* [Description of the task]
Under this line are the records; write out word for word the part that begins at the line containing "D9: diode 1N4001" and ends at the line containing "U2 pin PB4: RESET -> none", and no more.

(Structured diff data)
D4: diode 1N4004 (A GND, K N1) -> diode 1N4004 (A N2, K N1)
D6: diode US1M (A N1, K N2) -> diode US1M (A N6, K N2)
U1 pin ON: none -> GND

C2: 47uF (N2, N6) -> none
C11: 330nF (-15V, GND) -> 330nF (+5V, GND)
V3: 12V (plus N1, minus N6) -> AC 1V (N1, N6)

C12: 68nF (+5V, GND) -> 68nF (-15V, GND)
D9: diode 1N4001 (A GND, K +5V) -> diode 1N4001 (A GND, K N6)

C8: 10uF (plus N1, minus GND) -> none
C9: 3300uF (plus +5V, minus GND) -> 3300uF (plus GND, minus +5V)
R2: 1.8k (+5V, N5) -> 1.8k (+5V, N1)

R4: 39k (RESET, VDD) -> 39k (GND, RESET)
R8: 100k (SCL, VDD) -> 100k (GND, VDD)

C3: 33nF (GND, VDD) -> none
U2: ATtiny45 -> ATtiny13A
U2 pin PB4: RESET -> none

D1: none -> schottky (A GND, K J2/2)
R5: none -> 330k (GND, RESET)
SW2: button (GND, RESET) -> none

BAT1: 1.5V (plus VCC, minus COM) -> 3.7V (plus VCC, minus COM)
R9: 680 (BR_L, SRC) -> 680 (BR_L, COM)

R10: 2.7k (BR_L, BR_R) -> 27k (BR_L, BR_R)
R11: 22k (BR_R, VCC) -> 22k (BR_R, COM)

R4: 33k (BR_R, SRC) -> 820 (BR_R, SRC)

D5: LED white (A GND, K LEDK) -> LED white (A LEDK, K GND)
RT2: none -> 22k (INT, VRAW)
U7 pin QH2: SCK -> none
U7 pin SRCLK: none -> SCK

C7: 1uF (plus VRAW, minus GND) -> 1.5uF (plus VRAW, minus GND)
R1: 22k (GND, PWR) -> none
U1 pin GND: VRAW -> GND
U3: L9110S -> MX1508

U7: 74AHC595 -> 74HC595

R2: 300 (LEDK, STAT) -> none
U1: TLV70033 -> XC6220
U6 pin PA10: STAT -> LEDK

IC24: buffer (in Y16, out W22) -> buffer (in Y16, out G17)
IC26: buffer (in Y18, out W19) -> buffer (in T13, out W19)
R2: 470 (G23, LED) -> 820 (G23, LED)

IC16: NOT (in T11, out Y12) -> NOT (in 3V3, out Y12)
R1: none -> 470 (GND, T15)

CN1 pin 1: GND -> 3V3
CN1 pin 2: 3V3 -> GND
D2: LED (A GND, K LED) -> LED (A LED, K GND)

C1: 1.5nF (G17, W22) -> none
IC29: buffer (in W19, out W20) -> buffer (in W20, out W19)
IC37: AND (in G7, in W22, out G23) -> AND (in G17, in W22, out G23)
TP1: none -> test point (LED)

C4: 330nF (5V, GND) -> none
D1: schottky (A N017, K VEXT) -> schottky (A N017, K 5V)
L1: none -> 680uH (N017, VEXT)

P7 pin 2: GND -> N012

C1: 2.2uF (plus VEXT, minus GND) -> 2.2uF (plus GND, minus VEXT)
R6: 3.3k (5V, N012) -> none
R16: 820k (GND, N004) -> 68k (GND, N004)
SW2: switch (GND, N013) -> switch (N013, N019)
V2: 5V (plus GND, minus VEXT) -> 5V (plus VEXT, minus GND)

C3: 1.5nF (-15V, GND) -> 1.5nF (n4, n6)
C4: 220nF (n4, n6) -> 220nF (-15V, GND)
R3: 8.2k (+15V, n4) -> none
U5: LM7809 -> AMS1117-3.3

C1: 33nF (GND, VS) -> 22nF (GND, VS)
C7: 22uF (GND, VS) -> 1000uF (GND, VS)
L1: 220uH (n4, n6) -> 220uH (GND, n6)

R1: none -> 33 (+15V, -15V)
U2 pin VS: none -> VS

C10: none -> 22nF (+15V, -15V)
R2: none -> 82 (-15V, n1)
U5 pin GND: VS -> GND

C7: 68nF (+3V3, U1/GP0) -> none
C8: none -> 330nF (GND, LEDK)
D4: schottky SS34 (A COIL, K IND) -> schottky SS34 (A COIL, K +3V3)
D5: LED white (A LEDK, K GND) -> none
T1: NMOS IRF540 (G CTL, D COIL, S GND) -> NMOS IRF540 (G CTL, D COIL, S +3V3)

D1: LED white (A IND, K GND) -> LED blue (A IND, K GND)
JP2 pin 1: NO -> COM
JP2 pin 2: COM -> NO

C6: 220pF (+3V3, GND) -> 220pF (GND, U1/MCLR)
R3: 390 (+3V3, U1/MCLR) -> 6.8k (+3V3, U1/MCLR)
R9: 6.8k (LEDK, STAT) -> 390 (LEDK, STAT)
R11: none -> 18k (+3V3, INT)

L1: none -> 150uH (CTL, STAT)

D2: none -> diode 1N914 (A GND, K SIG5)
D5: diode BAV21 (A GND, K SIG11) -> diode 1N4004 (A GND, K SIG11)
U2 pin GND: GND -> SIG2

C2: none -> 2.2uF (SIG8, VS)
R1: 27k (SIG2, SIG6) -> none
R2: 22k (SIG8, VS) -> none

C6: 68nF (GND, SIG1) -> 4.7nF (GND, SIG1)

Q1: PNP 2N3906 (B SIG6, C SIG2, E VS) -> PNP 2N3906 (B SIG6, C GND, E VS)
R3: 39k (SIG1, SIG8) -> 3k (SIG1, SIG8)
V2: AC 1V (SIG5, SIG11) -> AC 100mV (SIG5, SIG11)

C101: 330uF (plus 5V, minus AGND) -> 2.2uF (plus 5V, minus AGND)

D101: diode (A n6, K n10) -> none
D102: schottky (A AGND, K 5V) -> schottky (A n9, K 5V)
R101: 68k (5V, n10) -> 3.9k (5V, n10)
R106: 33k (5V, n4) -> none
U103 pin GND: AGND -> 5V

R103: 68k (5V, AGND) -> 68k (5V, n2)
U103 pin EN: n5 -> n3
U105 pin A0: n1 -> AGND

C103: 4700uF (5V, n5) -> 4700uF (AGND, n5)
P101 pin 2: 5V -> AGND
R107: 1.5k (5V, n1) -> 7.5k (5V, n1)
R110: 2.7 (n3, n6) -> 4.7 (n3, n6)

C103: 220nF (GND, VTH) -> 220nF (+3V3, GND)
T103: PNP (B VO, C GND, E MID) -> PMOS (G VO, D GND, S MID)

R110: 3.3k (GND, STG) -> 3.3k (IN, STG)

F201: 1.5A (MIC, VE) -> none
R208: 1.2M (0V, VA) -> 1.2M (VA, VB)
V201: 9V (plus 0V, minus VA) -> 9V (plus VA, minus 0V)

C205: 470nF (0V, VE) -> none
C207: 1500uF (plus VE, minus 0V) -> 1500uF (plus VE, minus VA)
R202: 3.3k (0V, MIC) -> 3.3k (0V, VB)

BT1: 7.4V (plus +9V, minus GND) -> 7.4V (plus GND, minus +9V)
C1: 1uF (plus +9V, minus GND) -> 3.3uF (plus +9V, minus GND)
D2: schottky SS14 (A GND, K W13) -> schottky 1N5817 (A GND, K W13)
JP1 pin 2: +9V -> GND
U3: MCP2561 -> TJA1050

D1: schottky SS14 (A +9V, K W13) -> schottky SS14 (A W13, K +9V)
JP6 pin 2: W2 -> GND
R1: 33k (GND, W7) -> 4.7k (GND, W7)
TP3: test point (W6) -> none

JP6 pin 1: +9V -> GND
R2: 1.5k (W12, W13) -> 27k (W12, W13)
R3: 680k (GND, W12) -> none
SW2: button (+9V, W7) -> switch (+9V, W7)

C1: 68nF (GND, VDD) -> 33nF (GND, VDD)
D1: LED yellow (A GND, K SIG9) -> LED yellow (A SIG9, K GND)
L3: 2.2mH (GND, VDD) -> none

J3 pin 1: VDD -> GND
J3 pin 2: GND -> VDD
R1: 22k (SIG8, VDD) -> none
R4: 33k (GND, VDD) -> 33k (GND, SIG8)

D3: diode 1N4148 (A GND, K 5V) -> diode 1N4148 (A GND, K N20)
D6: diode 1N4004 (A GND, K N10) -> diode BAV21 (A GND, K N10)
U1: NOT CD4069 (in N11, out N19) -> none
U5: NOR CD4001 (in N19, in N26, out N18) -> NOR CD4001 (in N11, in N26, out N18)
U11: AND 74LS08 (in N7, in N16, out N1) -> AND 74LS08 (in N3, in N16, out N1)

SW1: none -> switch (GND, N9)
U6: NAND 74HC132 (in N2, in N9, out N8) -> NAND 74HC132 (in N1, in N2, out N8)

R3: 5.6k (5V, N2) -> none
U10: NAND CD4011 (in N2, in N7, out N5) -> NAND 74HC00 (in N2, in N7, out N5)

* [Task response]
D9: diode 1N4001 (A GND, K +5V) -> diode 1N4001 (A GND, K N6)

C8: 10uF (plus N1, minus GND) -> none
C9: 3300uF (plus +5V, minus GND) -> 3300uF (plus GND, minus +5V)
R2: 1.8k (+5V, N5) -> 1.8k (+5V, N1)

R4: 39k (RESET, VDD) -> 39k (GND, RESET)
R8: 100k (SCL, VDD) -> 100k (GND, VDD)

C3: 33nF (GND, VDD) -> none
U2: ATtiny45 -> ATtiny13A
U2 pin PB4: RESET -> none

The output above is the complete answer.